◆ Dataset content
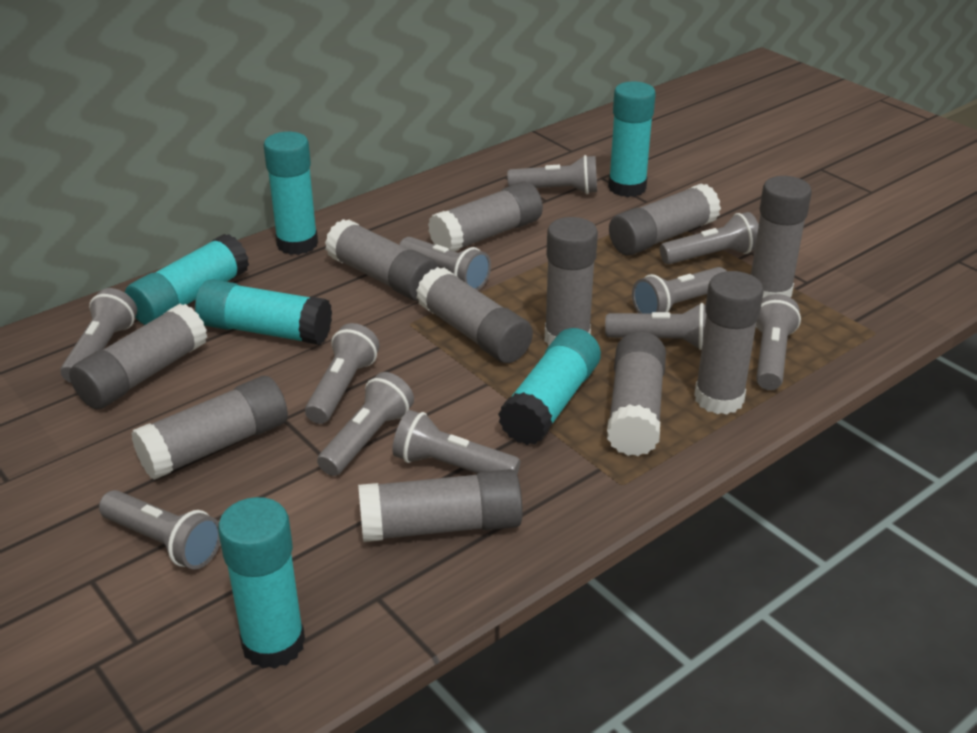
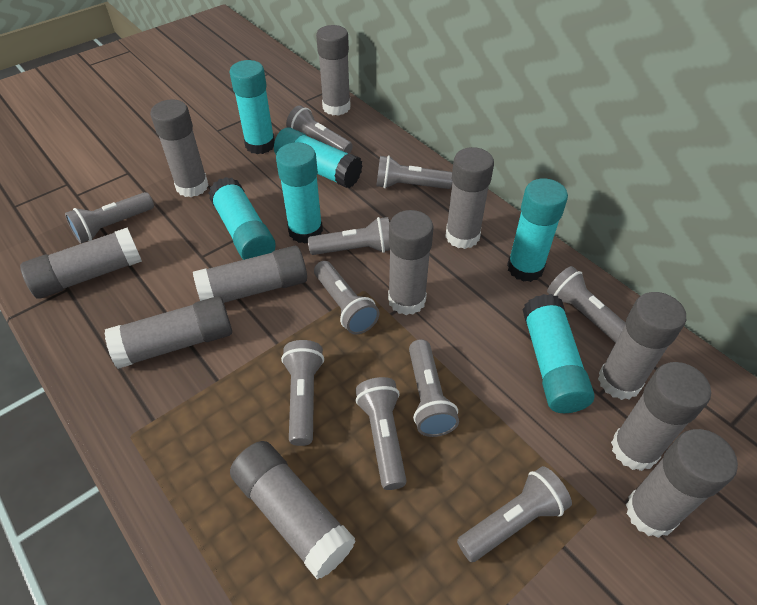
grey flashlight: 11 -> 10

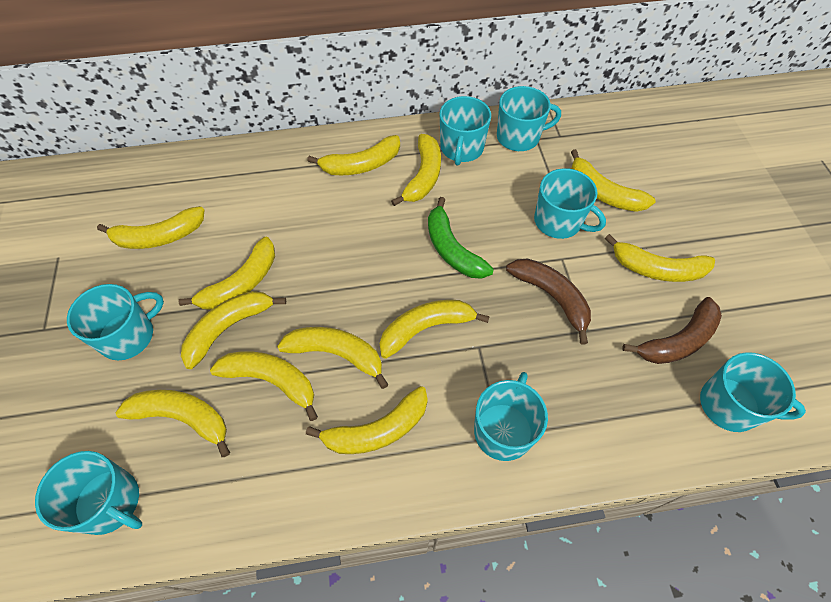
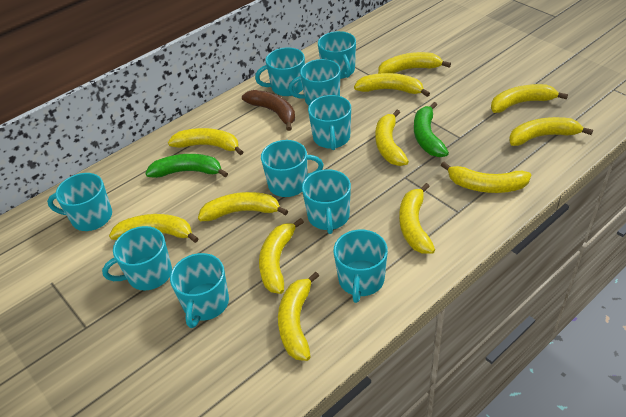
brown banana: 2 -> 1
green banana: 1 -> 2
turquoise mug: 7 -> 10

◆ What the task requires
Please give all of the data again, exact and free of pictures.

◆ Written answer
grey flashlight: 11 -> 10

brown banana: 2 -> 1
green banana: 1 -> 2
turquoise mug: 7 -> 10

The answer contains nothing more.